Your assignment: Search the data for the word "repainted" and copy every line that contains it.

· · · · · · ·

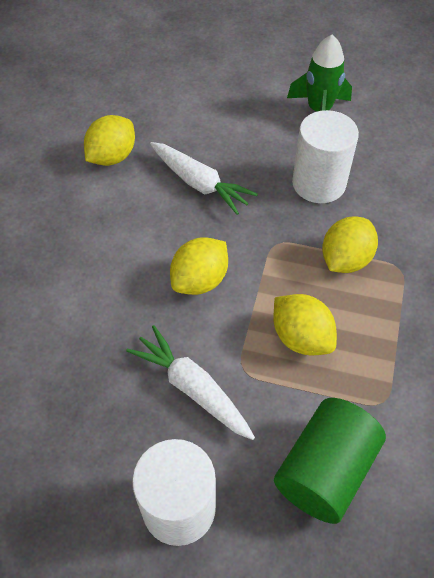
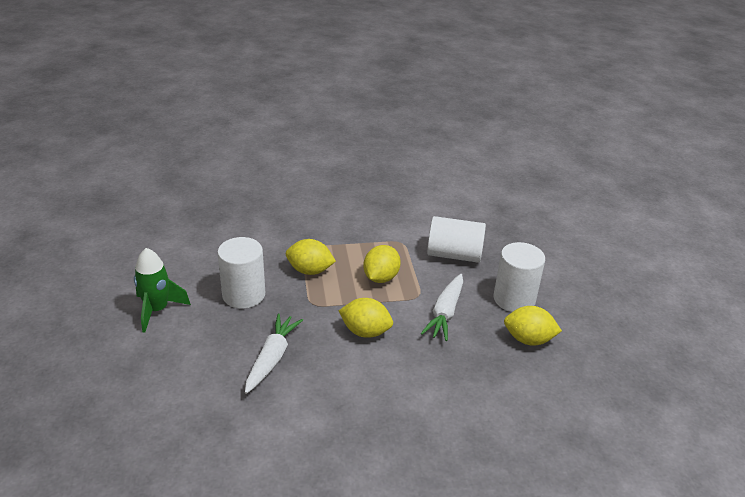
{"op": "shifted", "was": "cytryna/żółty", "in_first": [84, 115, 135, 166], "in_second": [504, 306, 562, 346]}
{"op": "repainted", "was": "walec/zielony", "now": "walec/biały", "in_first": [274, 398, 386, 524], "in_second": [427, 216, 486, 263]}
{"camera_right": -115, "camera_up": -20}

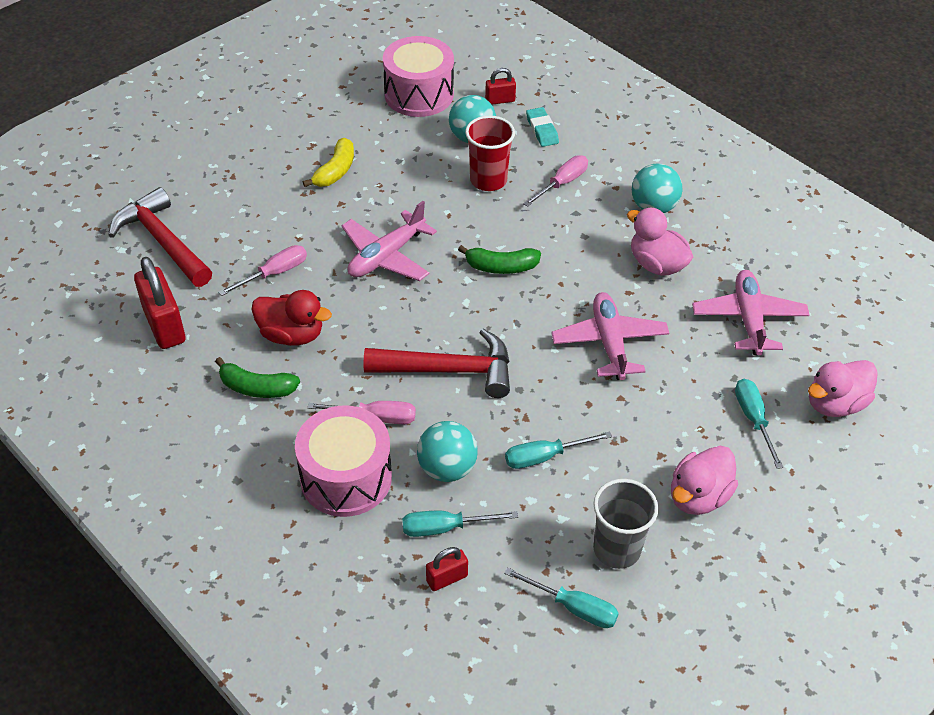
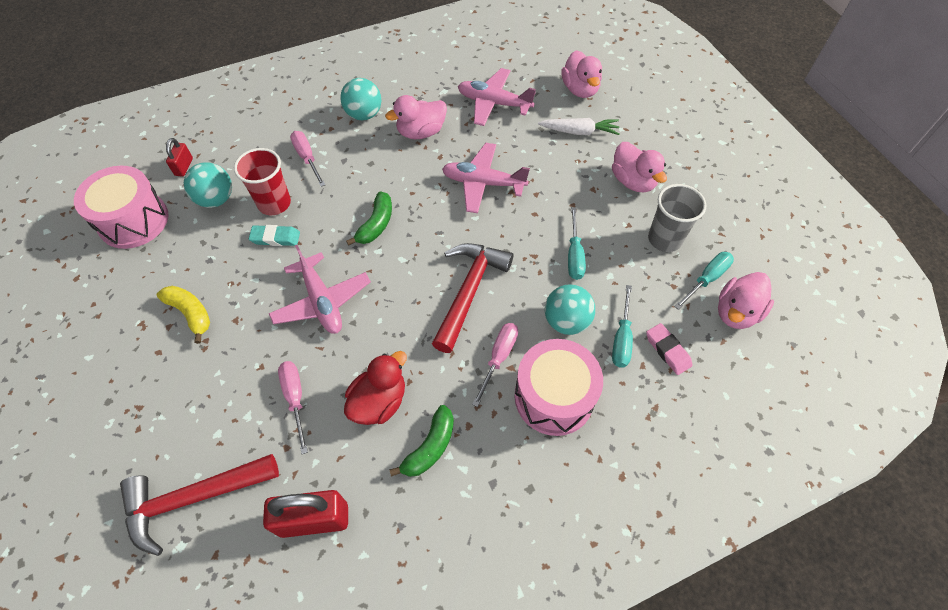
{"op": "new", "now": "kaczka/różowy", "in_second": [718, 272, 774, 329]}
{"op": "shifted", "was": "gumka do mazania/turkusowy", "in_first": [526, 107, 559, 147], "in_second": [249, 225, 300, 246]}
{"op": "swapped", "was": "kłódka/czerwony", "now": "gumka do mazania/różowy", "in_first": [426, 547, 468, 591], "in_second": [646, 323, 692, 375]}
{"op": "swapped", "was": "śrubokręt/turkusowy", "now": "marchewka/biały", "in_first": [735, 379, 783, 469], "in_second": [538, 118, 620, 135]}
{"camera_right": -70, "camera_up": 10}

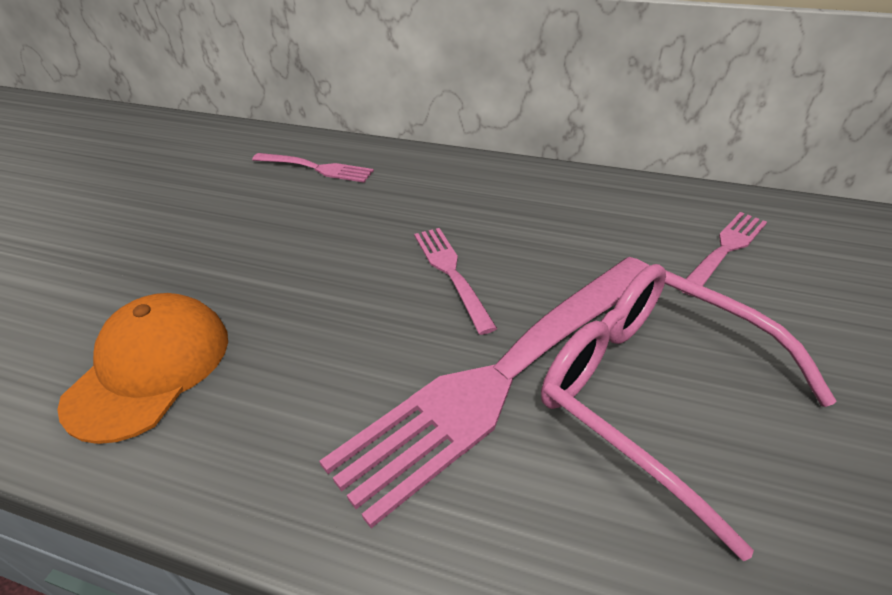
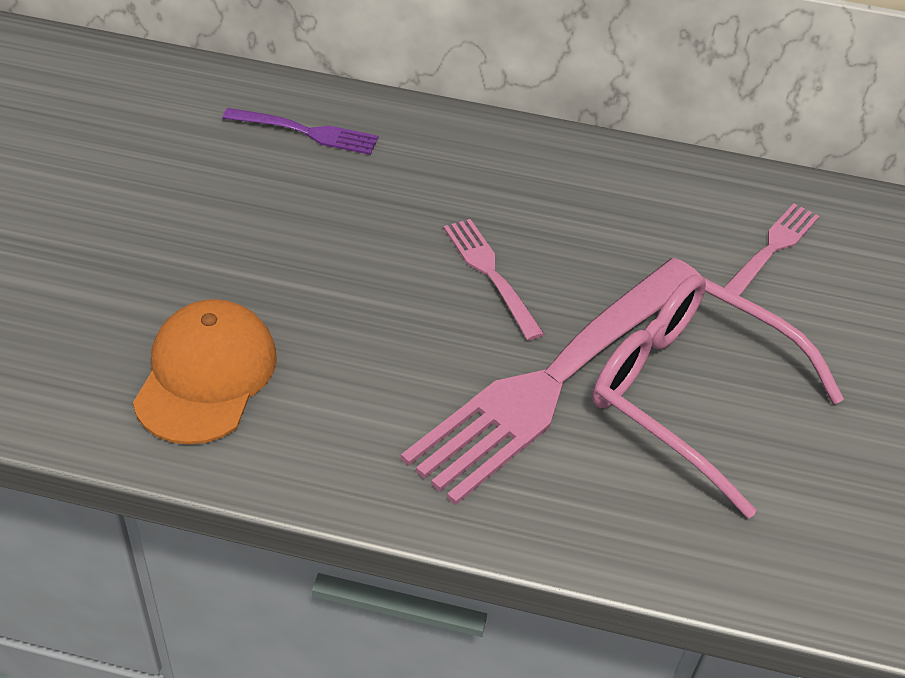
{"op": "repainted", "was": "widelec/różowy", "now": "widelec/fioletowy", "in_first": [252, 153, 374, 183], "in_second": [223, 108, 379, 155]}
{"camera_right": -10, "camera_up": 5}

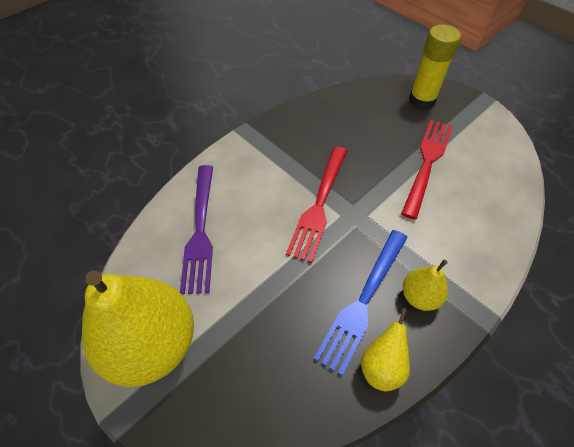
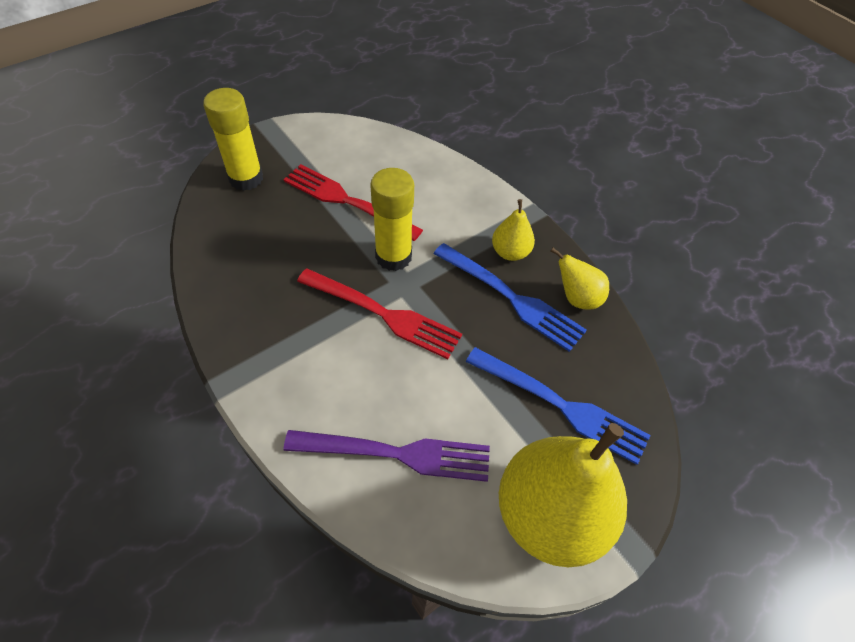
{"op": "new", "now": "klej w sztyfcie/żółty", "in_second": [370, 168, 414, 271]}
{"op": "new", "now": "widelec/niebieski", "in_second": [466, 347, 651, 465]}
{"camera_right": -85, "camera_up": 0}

· · · · · · ·

Answer box:
{"op": "repainted", "was": "walec/zielony", "now": "walec/biały", "in_first": [274, 398, 386, 524], "in_second": [427, 216, 486, 263]}
{"op": "repainted", "was": "widelec/różowy", "now": "widelec/fioletowy", "in_first": [252, 153, 374, 183], "in_second": [223, 108, 379, 155]}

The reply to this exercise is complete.